Work request => Only the lines from the one containing "red cup: 2 -> 0" through the end of the data below should be copied, each exactly as written and with both ends kept.

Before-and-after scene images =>
BEGIN

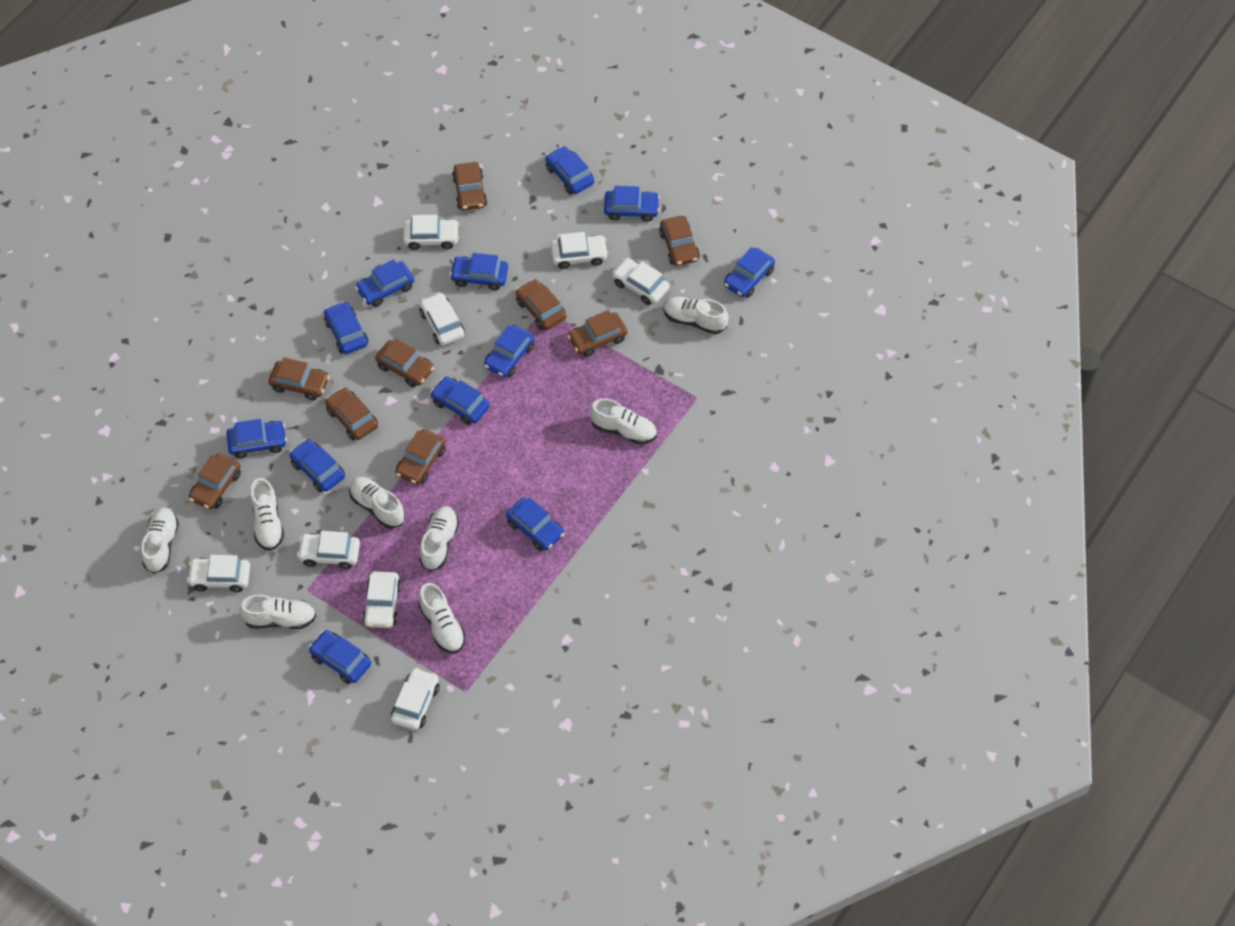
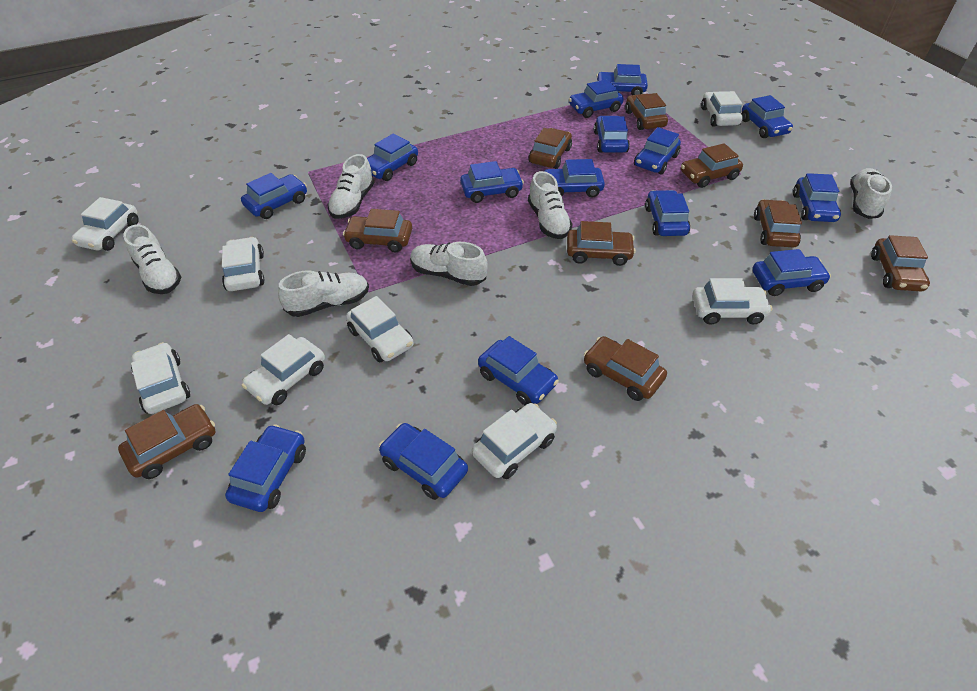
blue car: 12 -> 15
white shoe: 8 -> 6

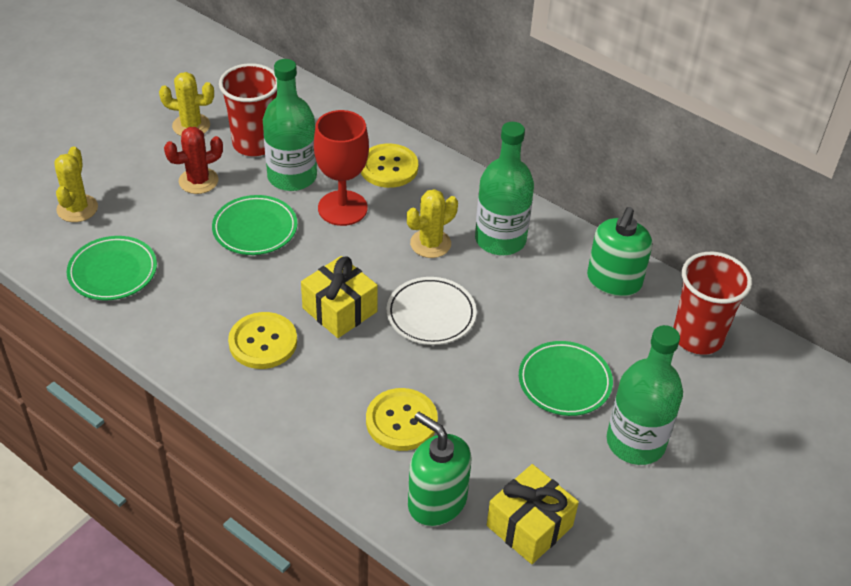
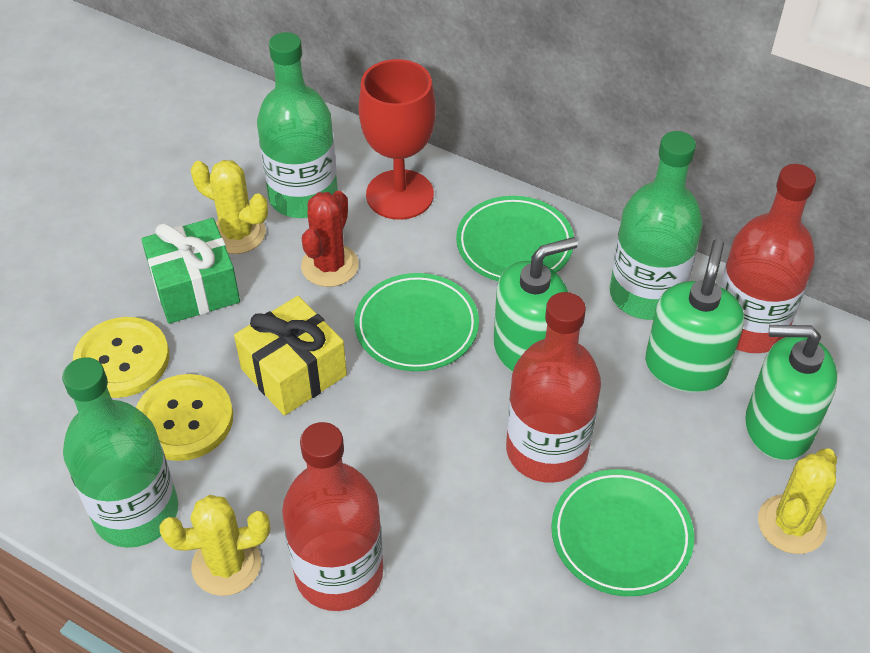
green gift: 0 -> 1
green soap dispenser: 2 -> 3
red bottle: 0 -> 3
red cup: 2 -> 0
white plate: 1 -> 0
yellow button: 3 -> 2
yellow gift: 2 -> 1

END

Result of the task =>
red cup: 2 -> 0
white plate: 1 -> 0
yellow button: 3 -> 2
yellow gift: 2 -> 1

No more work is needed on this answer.